**Material shown**
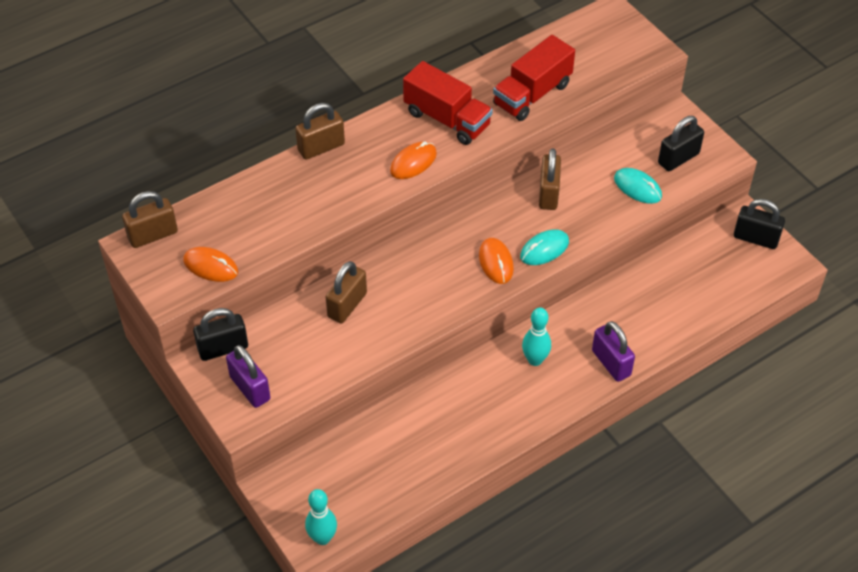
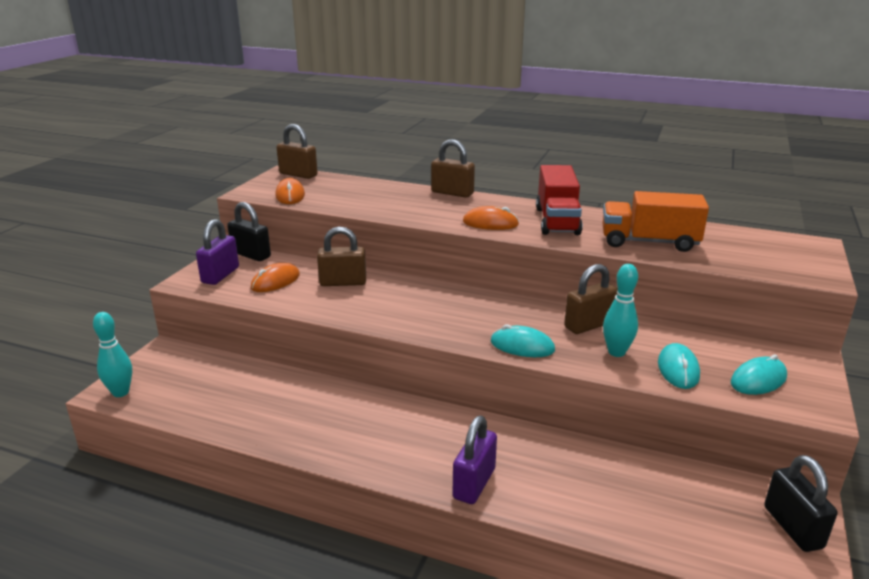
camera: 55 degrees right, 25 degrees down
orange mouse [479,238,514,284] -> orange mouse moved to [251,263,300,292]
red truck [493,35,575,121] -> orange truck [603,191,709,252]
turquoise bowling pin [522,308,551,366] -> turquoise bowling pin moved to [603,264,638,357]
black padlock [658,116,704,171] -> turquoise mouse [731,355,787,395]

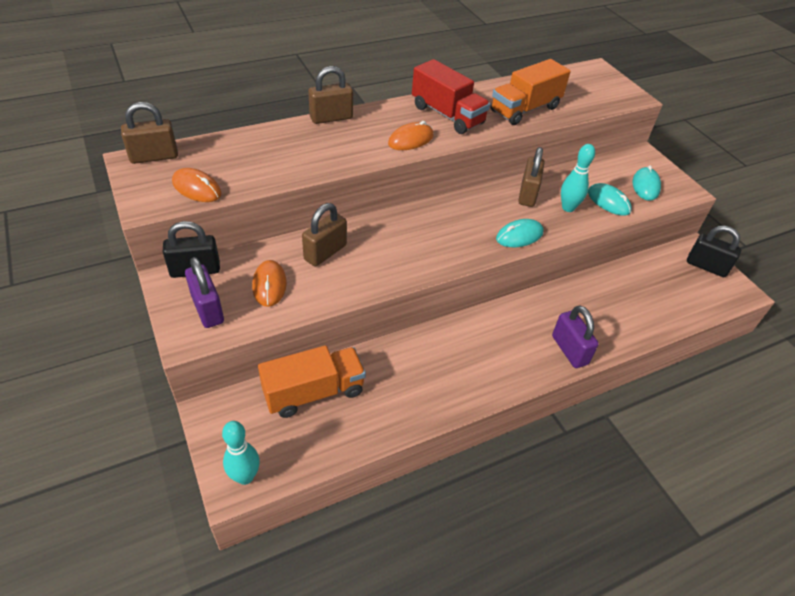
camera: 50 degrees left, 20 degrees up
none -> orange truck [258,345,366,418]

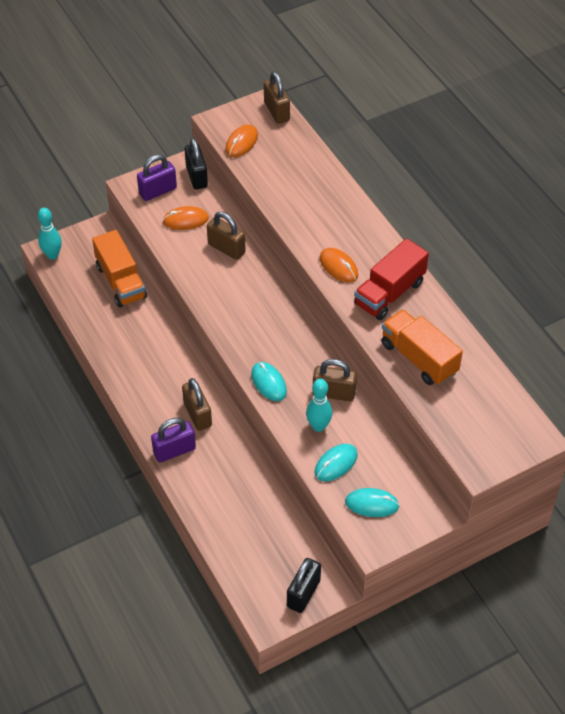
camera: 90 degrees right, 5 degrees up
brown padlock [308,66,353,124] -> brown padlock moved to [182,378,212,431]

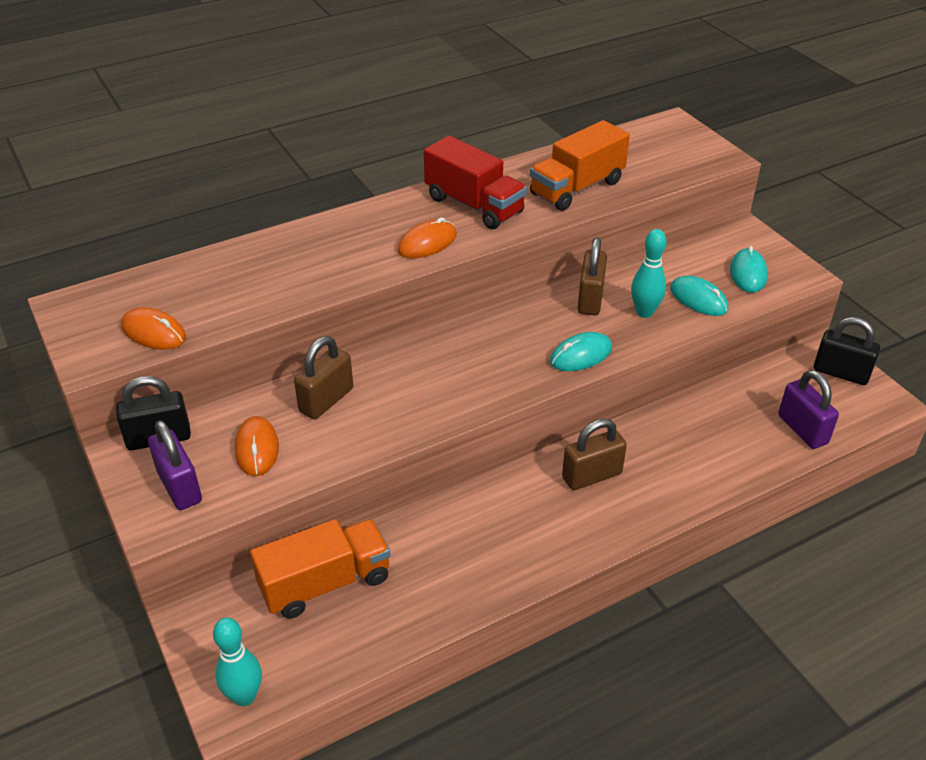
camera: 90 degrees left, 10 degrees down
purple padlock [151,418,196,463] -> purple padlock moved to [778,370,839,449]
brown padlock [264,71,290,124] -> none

---

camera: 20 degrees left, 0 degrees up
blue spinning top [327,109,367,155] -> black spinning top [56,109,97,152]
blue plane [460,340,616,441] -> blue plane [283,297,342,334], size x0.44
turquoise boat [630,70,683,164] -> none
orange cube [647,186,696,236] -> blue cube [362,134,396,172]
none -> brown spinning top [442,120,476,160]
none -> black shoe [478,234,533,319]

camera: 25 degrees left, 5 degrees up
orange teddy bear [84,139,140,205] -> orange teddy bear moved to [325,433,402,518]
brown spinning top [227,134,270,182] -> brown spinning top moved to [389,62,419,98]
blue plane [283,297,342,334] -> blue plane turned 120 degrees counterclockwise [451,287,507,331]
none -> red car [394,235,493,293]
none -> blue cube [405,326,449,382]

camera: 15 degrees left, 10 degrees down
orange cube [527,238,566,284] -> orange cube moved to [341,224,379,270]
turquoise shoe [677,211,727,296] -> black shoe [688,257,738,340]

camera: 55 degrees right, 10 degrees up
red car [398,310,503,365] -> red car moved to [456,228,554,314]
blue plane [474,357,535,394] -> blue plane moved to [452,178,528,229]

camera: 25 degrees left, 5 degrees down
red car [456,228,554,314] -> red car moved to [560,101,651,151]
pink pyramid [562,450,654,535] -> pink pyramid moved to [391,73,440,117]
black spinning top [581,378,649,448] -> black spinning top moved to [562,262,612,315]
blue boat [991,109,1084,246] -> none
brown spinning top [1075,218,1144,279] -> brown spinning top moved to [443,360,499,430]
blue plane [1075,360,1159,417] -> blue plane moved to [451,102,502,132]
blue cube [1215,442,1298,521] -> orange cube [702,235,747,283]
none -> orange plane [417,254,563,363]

**Exercise instructions**
Beginning at the line above with "none -> brown spinning top [442,120,476,160]" and finishing at the line with "red car [398,310,503,365]", return each line exactly and return nothing else.

**Completed task**
none -> brown spinning top [442,120,476,160]
none -> black shoe [478,234,533,319]

camera: 25 degrees left, 5 degrees up
orange teddy bear [84,139,140,205] -> orange teddy bear moved to [325,433,402,518]
brown spinning top [227,134,270,182] -> brown spinning top moved to [389,62,419,98]
blue plane [283,297,342,334] -> blue plane turned 120 degrees counterclockwise [451,287,507,331]
none -> red car [394,235,493,293]
none -> blue cube [405,326,449,382]

camera: 15 degrees left, 10 degrees down
orange cube [527,238,566,284] -> orange cube moved to [341,224,379,270]
turquoise shoe [677,211,727,296] -> black shoe [688,257,738,340]

camera: 55 degrees right, 10 degrees up
red car [398,310,503,365] -> red car moved to [456,228,554,314]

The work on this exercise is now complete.